> [Exercise objective] With the line containing "relocated | teddy" as the final line, restate exactly every line of the data below from the first one onward, and copy no pictures.
*** Supplied information Section Begins ***
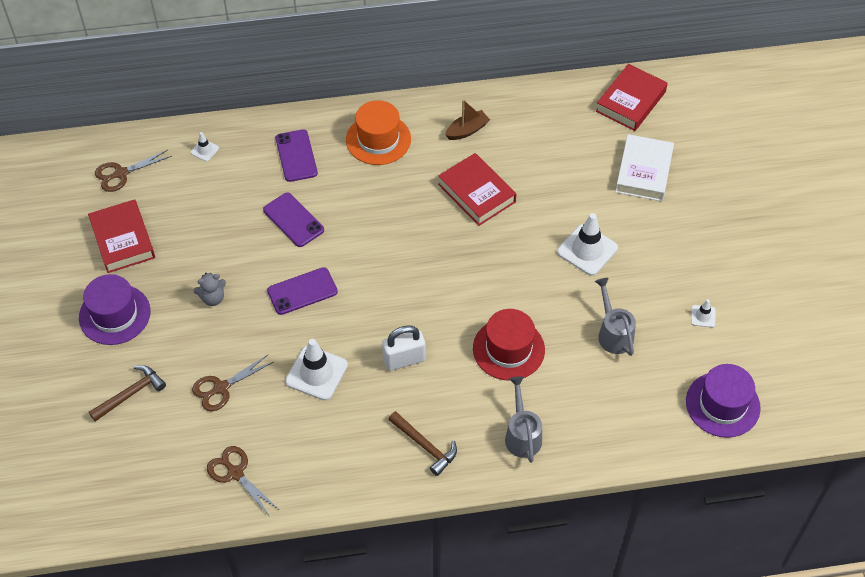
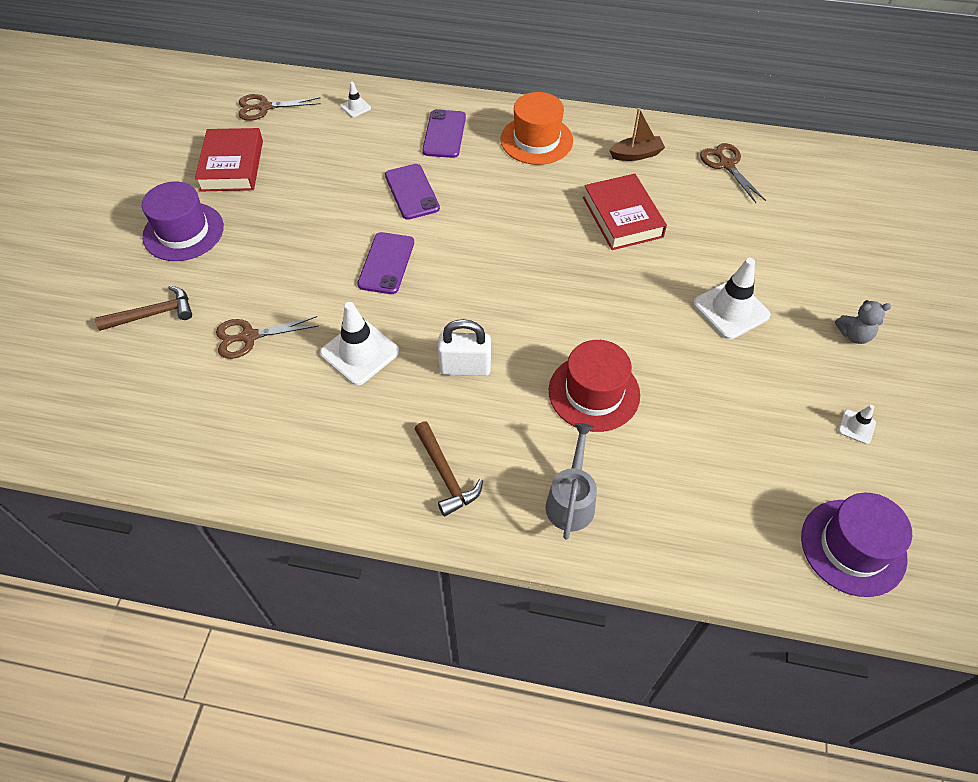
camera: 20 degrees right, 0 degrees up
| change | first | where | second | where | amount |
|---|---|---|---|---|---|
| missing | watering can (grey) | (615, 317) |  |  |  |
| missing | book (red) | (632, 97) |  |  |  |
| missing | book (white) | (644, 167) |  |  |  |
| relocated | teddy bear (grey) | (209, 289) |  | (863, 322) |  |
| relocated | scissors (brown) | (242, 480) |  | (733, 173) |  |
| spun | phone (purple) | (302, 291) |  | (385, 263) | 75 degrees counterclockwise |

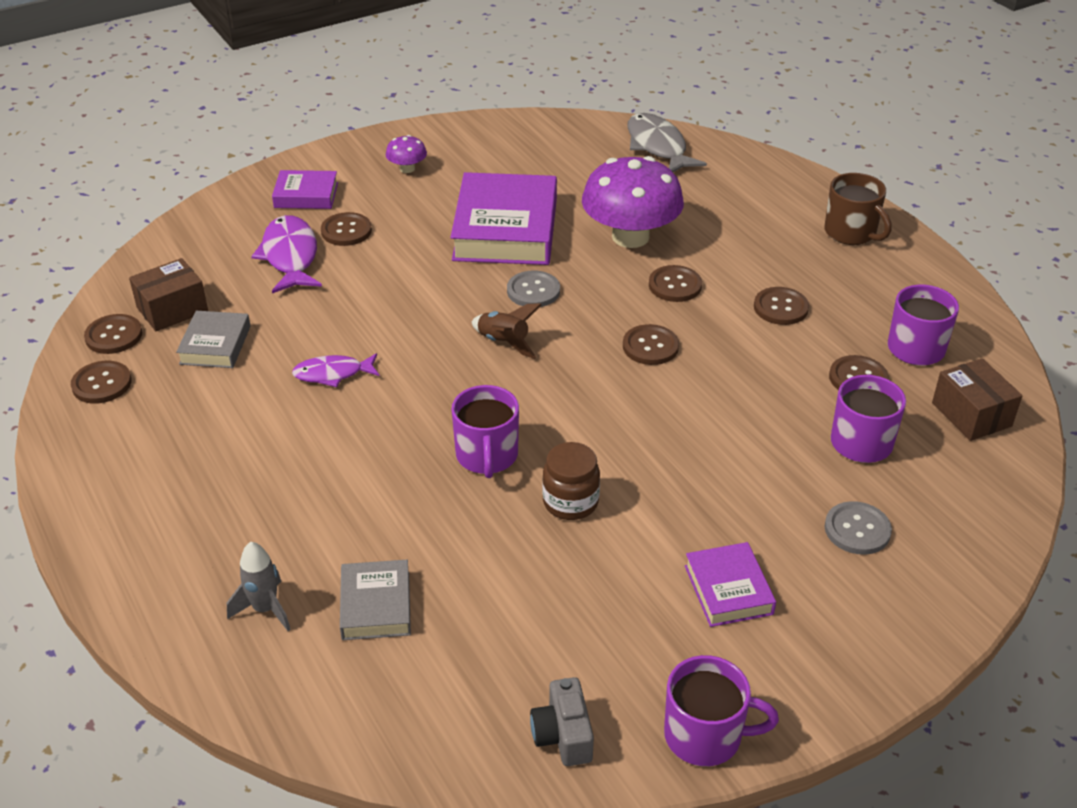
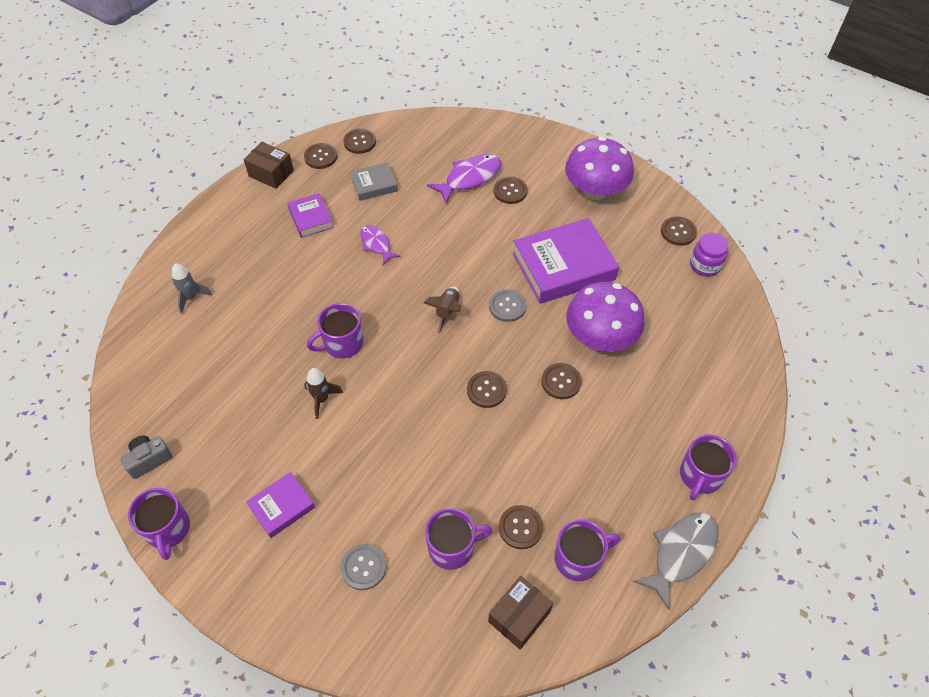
camera: 65 degrees right, 15 degrees up
| change | first | where | second | where | amount |
|---|---|---|---|---|---|
| missing | book (grey) | (375, 600) |  |  |  |
| appeared |  |  | jar (purple) | (709, 255) |  |
| relocated | box (brown) | (168, 294) |  | (269, 165) |  |
| relocated | book (purple) | (305, 189) |  | (310, 215) |  |
| relocated | fish (grey) | (667, 142) |  | (676, 561) |  |
| relocated | button (brown) | (781, 306) |  | (679, 231) |  |
| exchanged | jar (brown) | (571, 481) | rocket (brown) | (323, 393) |  |
| colour | mug (brown) | (858, 209) | mug (purple) | (708, 467) |  |
| size | mushroom (purple) | (406, 154) |  | (599, 168) | x2.28 |

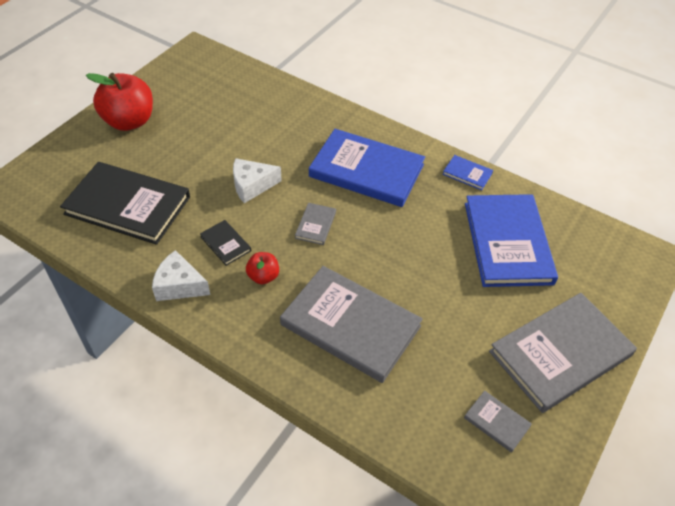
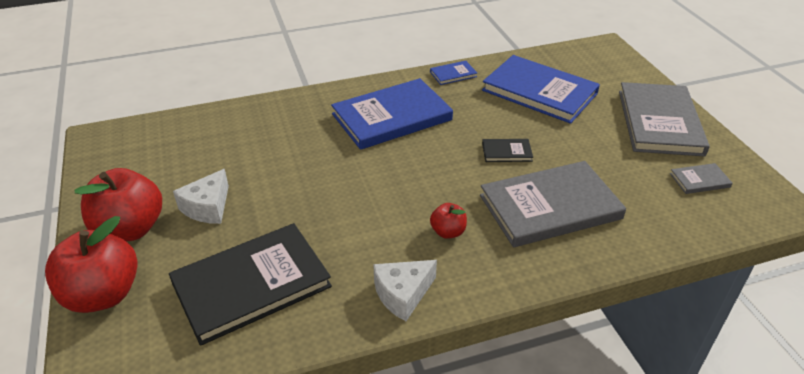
camera: 50 degrees left, 10 degrees down
| change | first | where | second | where | amount |
|---|---|---|---|---|---|
| missing | book (grey) | (315, 224) |  |  |  |
| appeared |  |  | apple (red) | (91, 264) |  |
| relocated | book (black) | (225, 243) |  | (507, 150) |  |
| relocated | cheese (white) | (257, 180) |  | (201, 196) |  |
*** Supplied information Section Ends ***
> [Response to the task]
camera: 20 degrees right, 0 degrees up
| change | first | where | second | where | amount |
|---|---|---|---|---|---|
| missing | watering can (grey) | (615, 317) |  |  |  |
| missing | book (red) | (632, 97) |  |  |  |
| missing | book (white) | (644, 167) |  |  |  |
| relocated | teddy bear (grey) | (209, 289) |  | (863, 322) |  |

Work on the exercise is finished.